(Object matching data)
=-=-=-=-=

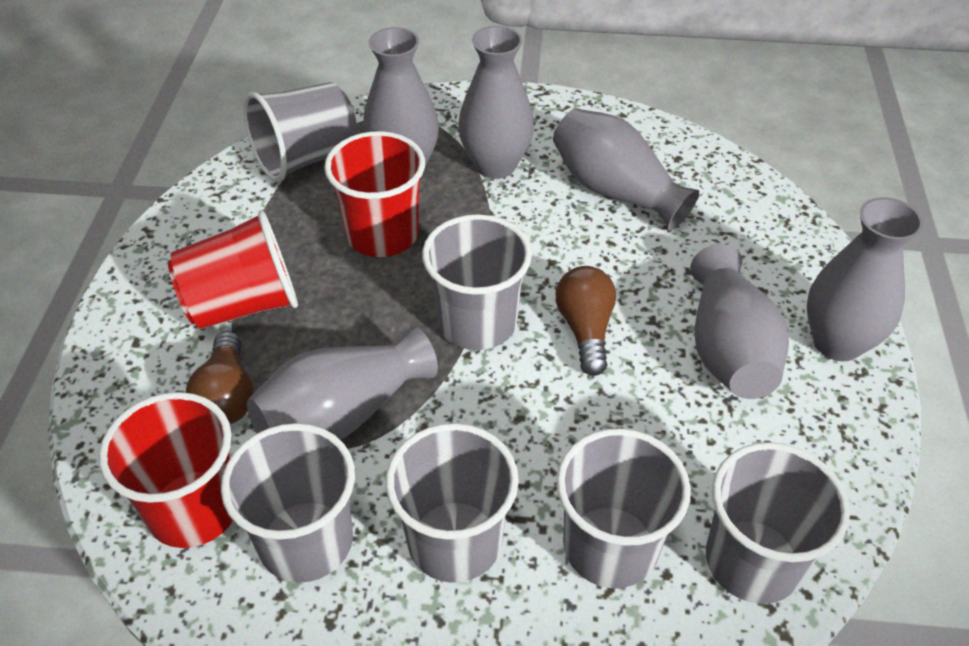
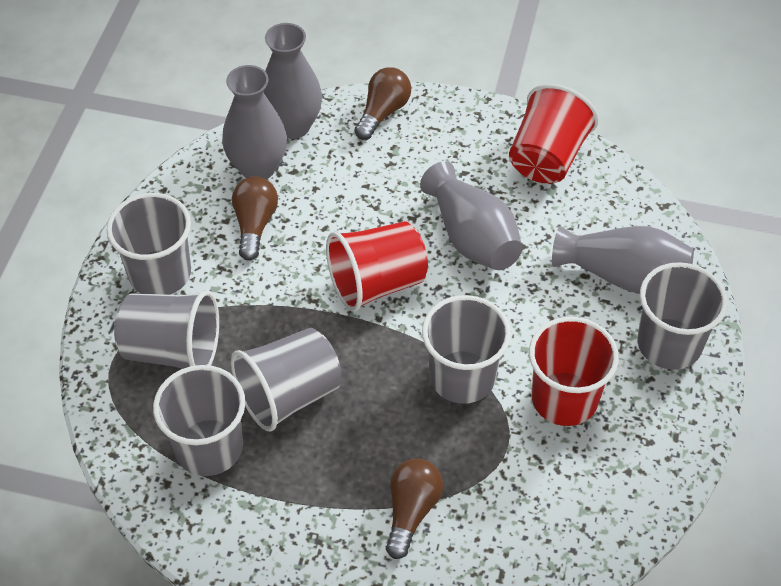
brown light bulb: 2 -> 3
grey vase: 6 -> 4

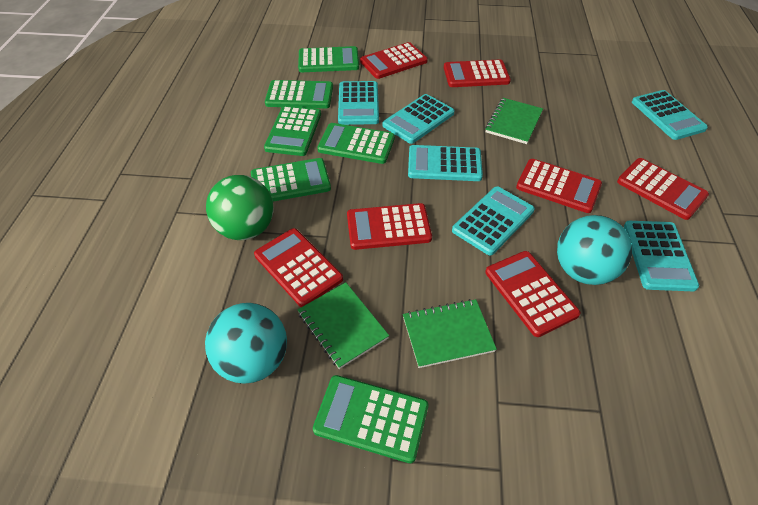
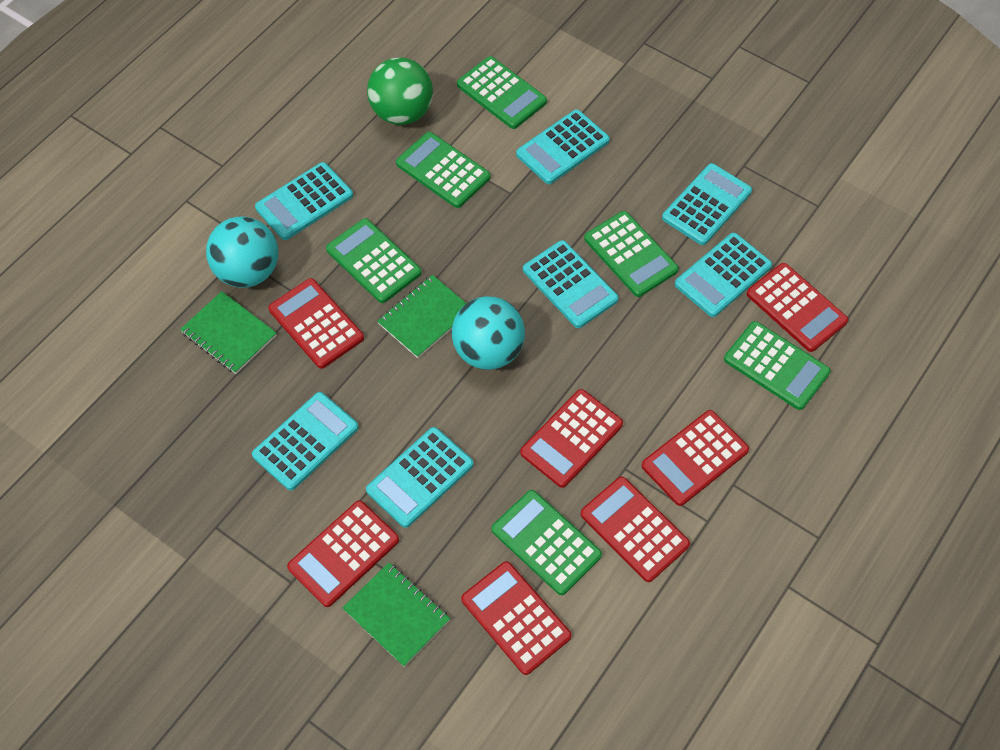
turquoise calculator: 6 -> 7

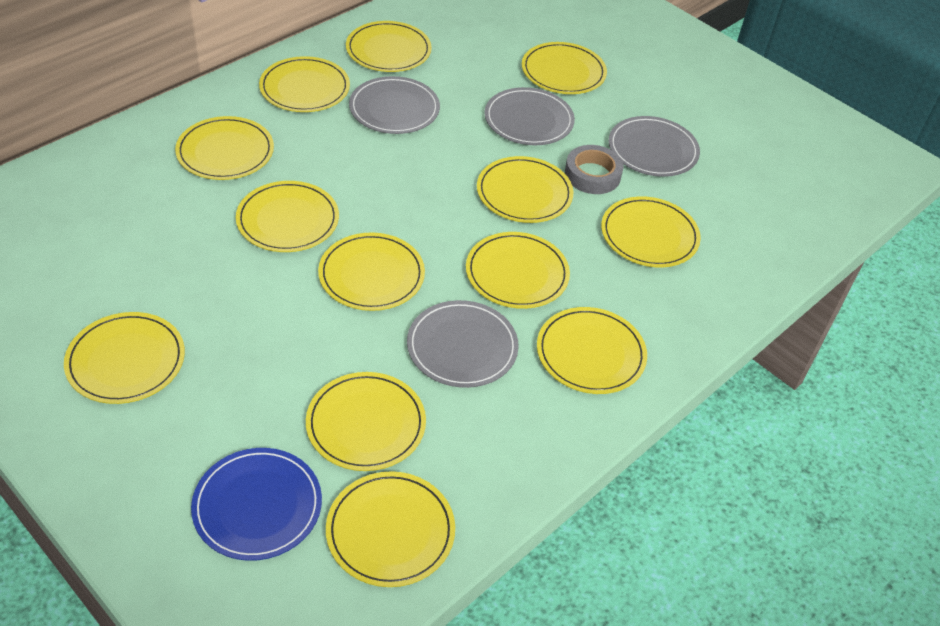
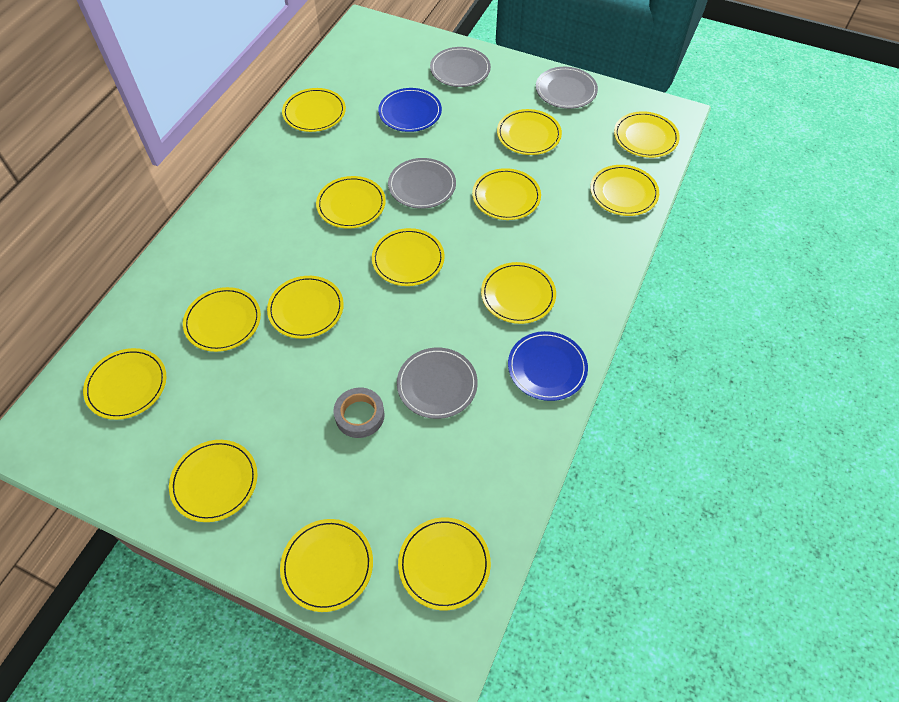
blue plate: 1 -> 2
yellow plate: 13 -> 14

=-=-=-=-=

Task description: Please repeat the entries exactly. Do not include the pictures.

The answer:
brown light bulb: 2 -> 3
grey vase: 6 -> 4

turquoise calculator: 6 -> 7

blue plate: 1 -> 2
yellow plate: 13 -> 14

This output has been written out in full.